[Stored data entries]
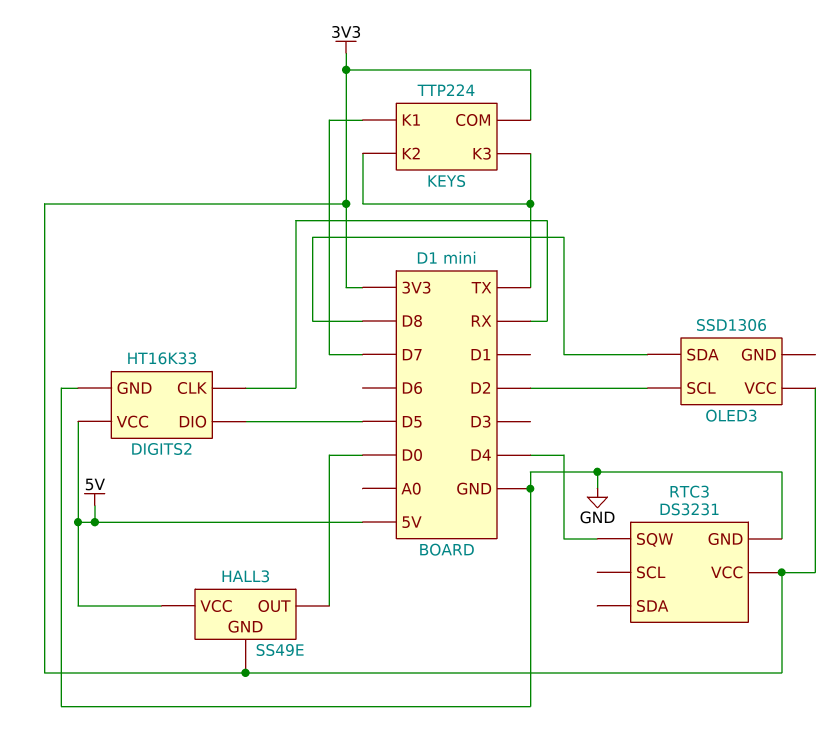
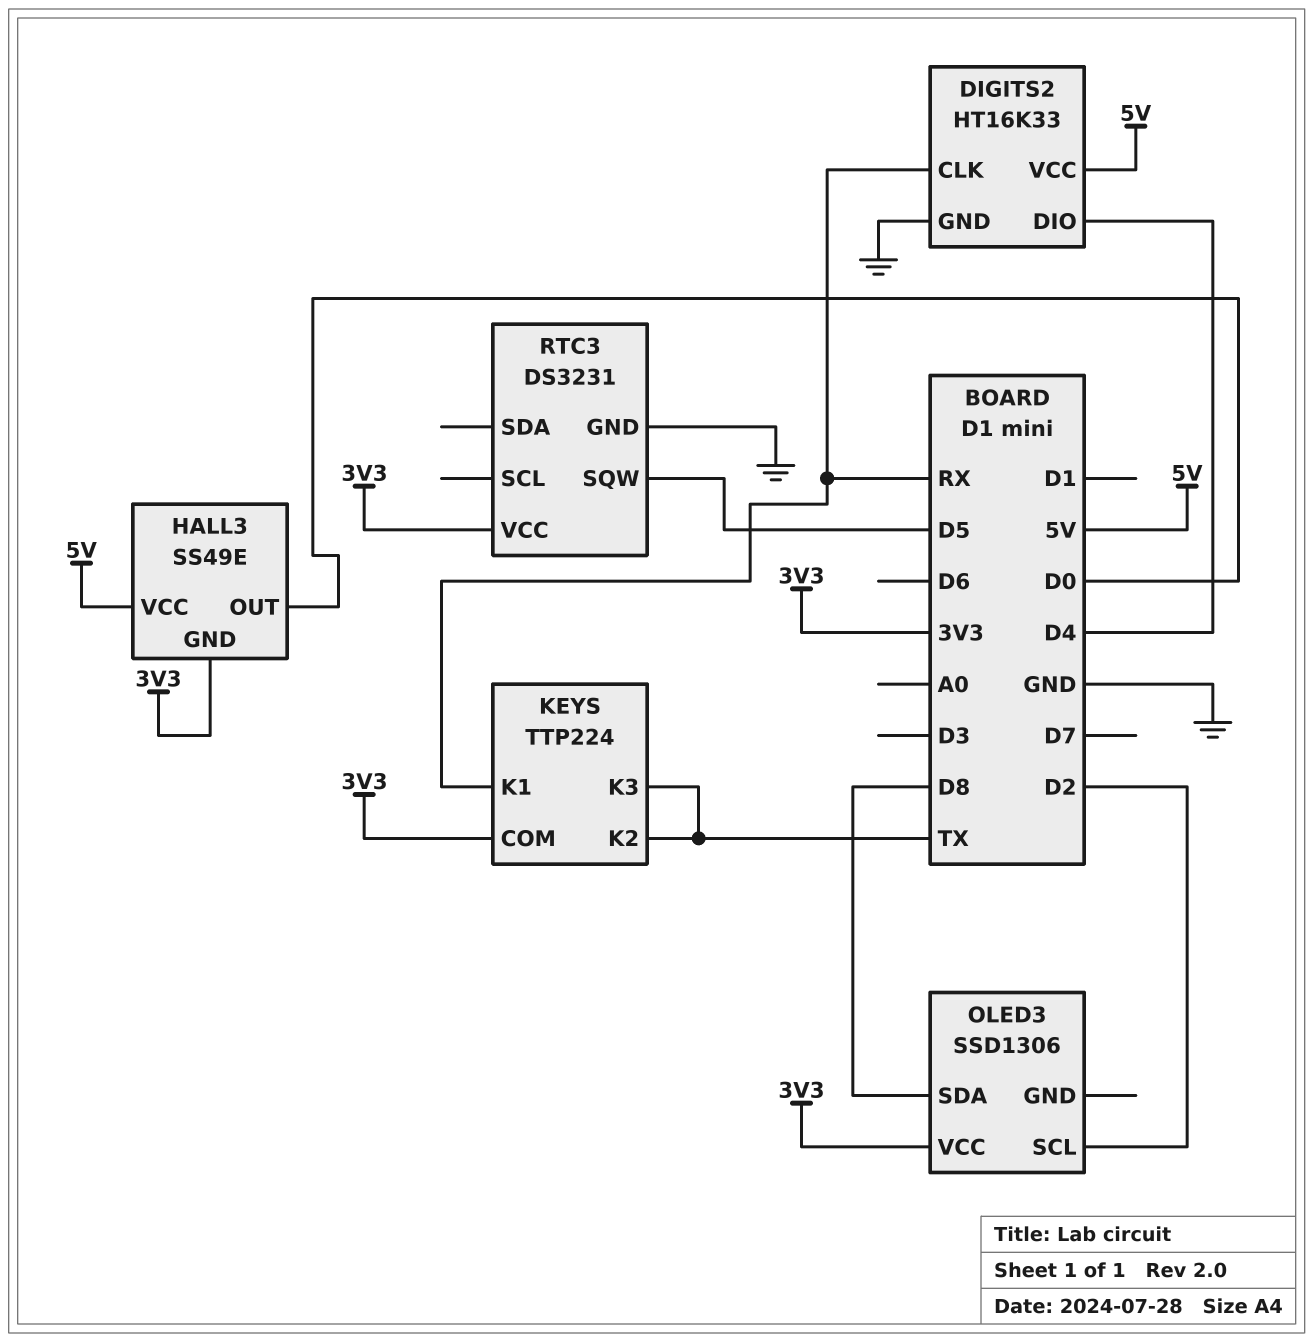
DIGITS2 pin DIO: D5 -> D4
KEYS pin K1: D7 -> RX
RTC3 pin SQW: D4 -> D5

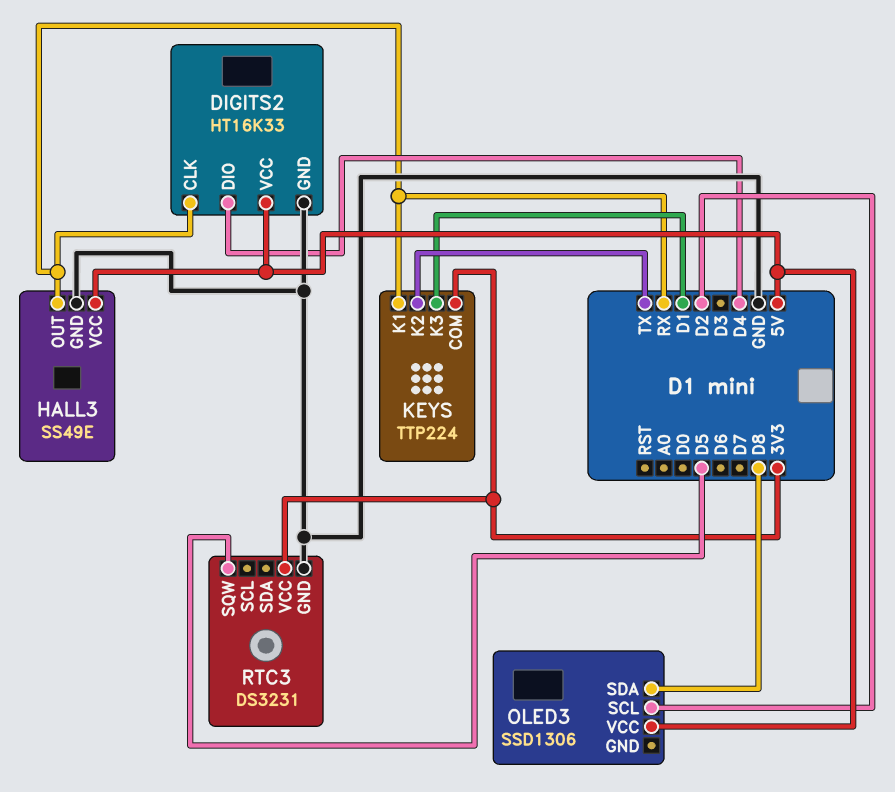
HALL3 pin GND: 3V3 -> GND
HALL3 pin OUT: D0 -> RX
KEYS pin K3: TX -> D1
OLED3 pin VCC: 3V3 -> 5V

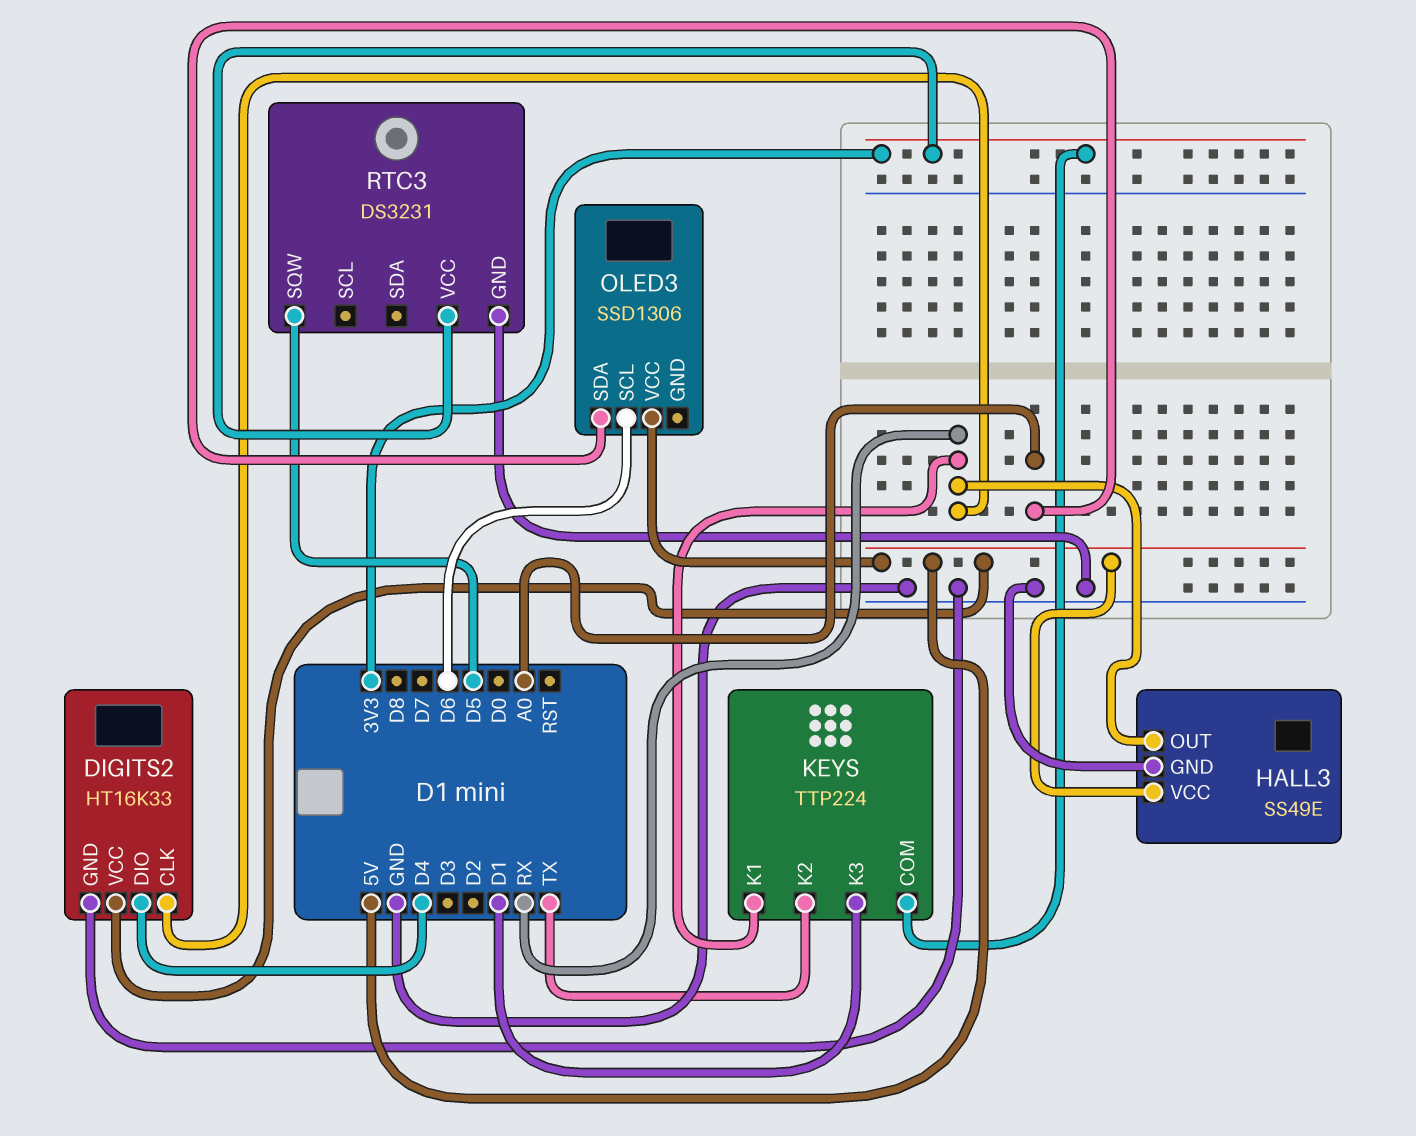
OLED3 pin SCL: D2 -> D6
OLED3 pin SDA: D8 -> A0

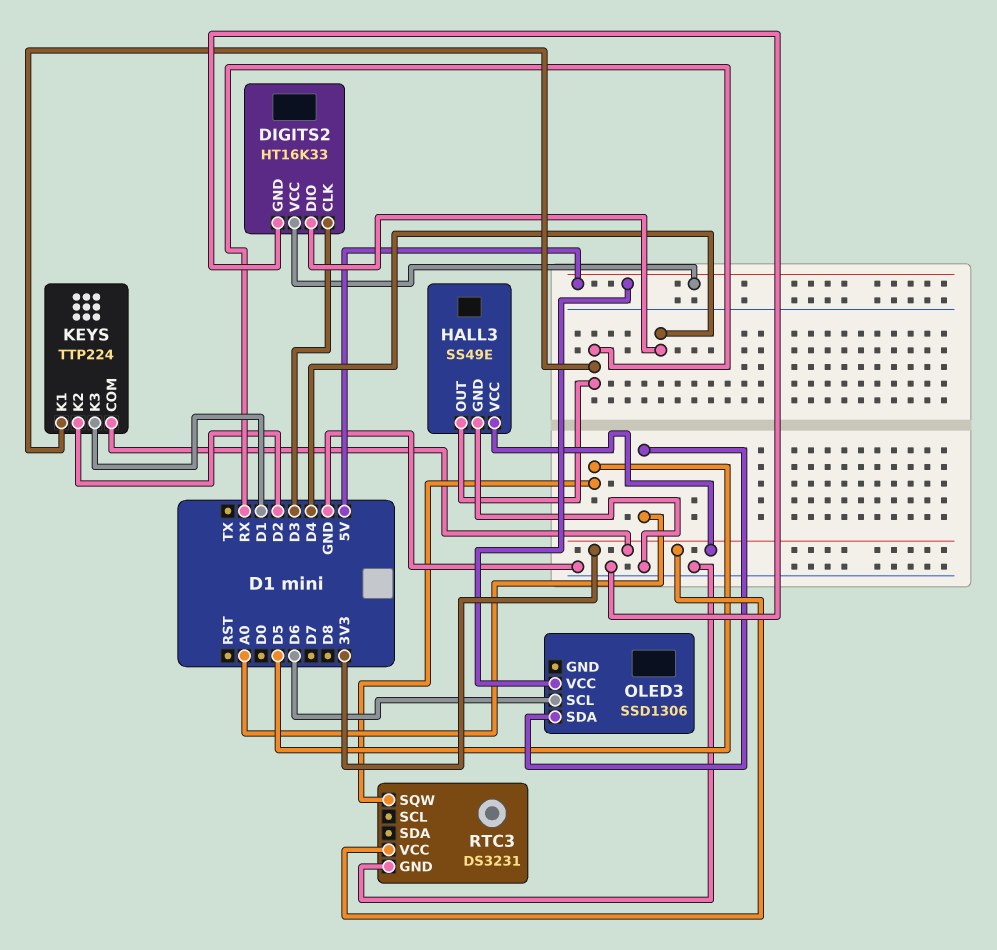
DIGITS2 pin CLK: RX -> D3
HALL3 pin VCC: 5V -> 3V3
KEYS pin K2: TX -> D2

- [Work item] Looking at the entries above, work out how many lines contain the word "KEYS", then reply with only that figure.

- [Exercise answer] 3